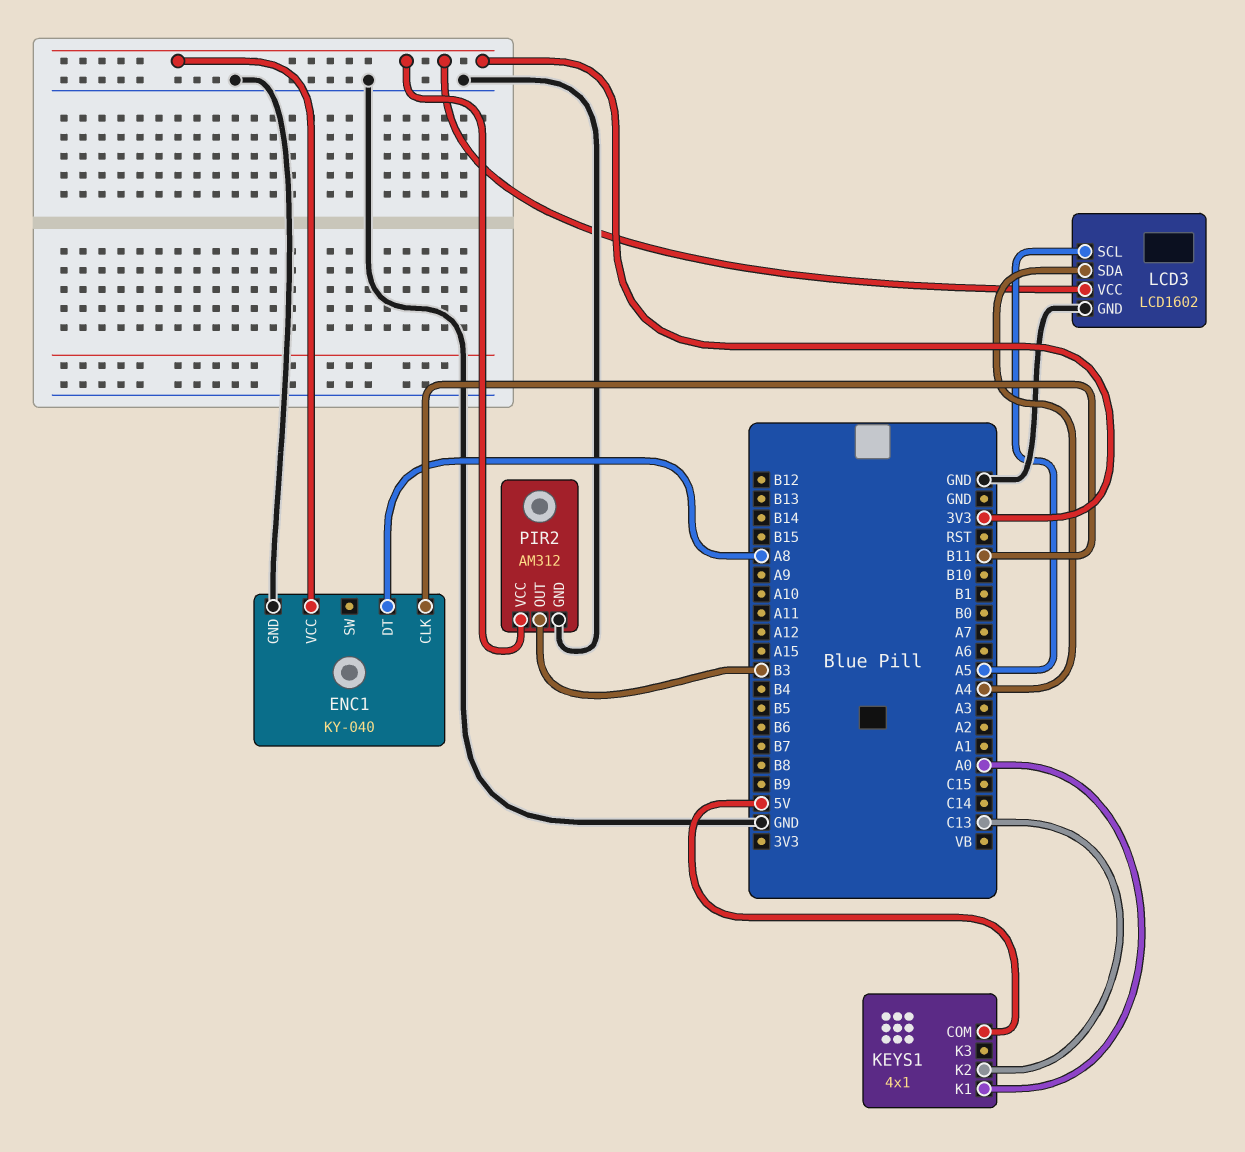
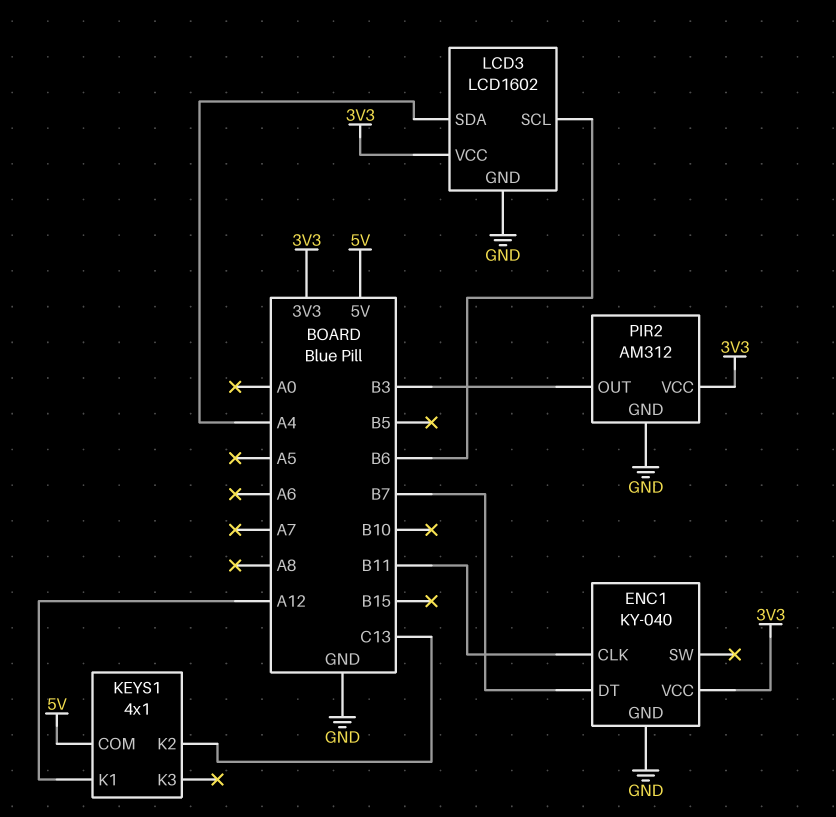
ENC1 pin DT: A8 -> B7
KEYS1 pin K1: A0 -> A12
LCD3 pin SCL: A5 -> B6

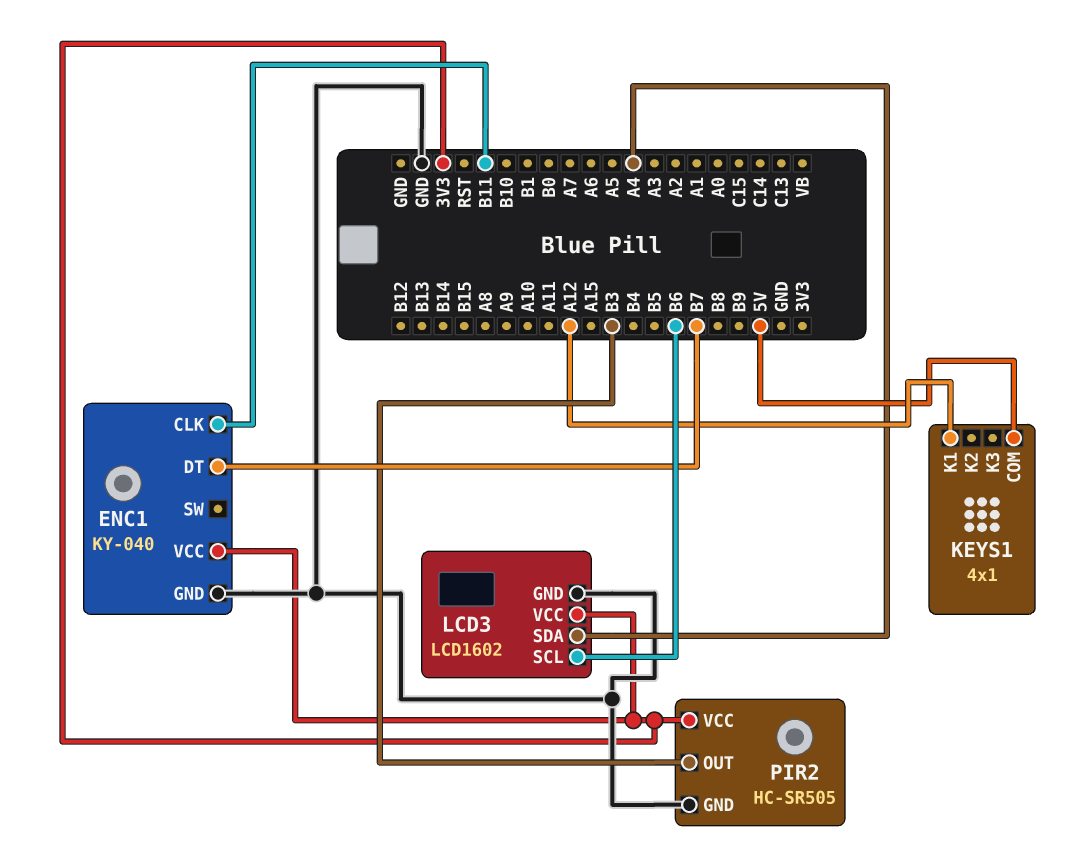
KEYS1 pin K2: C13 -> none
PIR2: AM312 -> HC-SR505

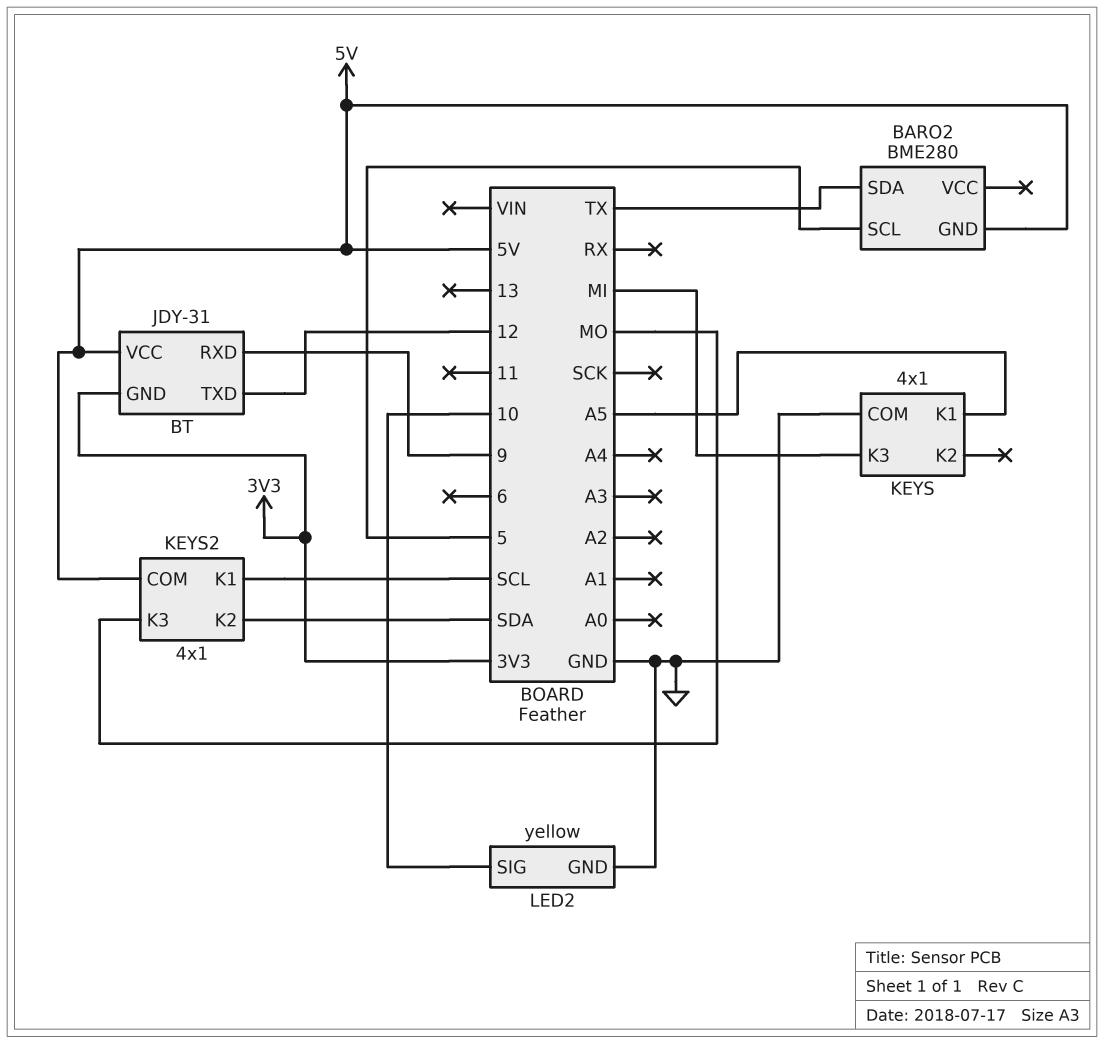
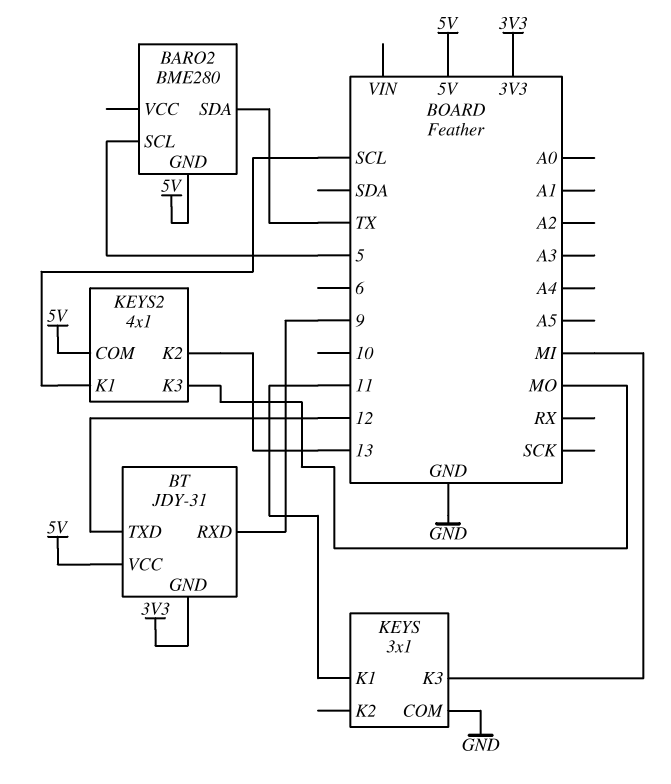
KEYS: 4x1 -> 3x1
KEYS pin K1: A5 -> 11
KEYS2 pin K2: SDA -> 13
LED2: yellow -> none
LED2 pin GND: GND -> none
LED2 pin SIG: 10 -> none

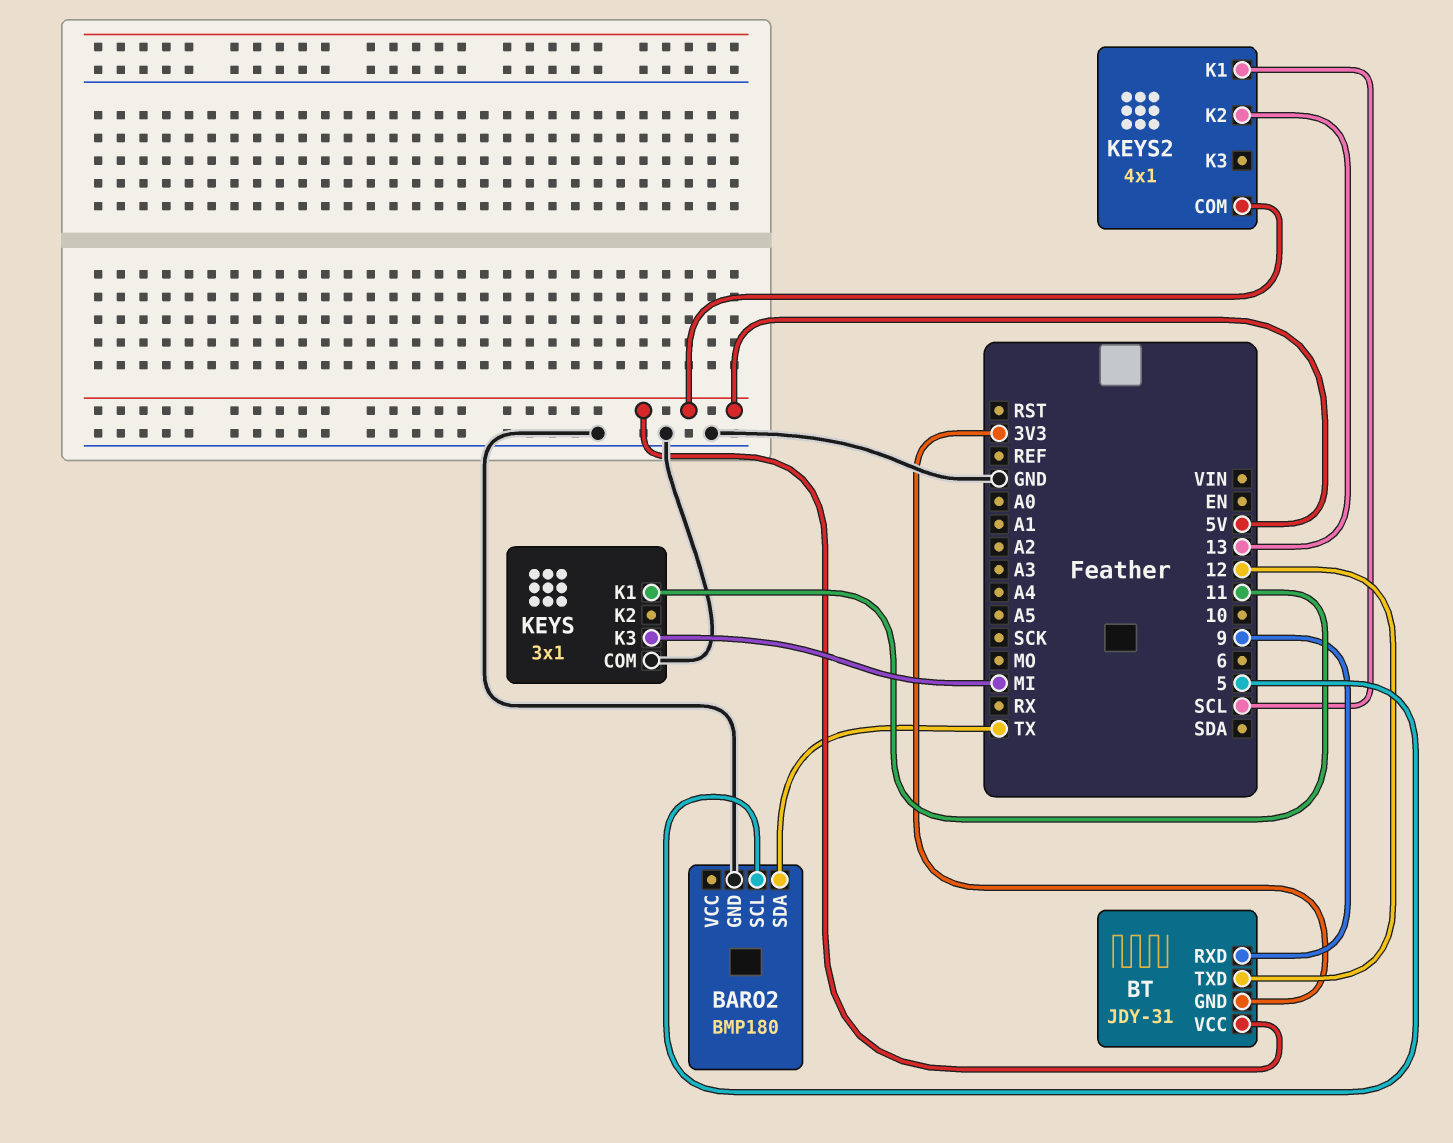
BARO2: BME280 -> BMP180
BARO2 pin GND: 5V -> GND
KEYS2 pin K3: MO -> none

------------------------------

• _EXERCISE PROMPT_
Copy exactly the lines that run from the one containing "KEYS1 pin K2: C13 -> none" to the last line of the records, both included, and leave out every picture.

• _RESULT_
KEYS1 pin K2: C13 -> none
PIR2: AM312 -> HC-SR505

KEYS: 4x1 -> 3x1
KEYS pin K1: A5 -> 11
KEYS2 pin K2: SDA -> 13
LED2: yellow -> none
LED2 pin GND: GND -> none
LED2 pin SIG: 10 -> none

BARO2: BME280 -> BMP180
BARO2 pin GND: 5V -> GND
KEYS2 pin K3: MO -> none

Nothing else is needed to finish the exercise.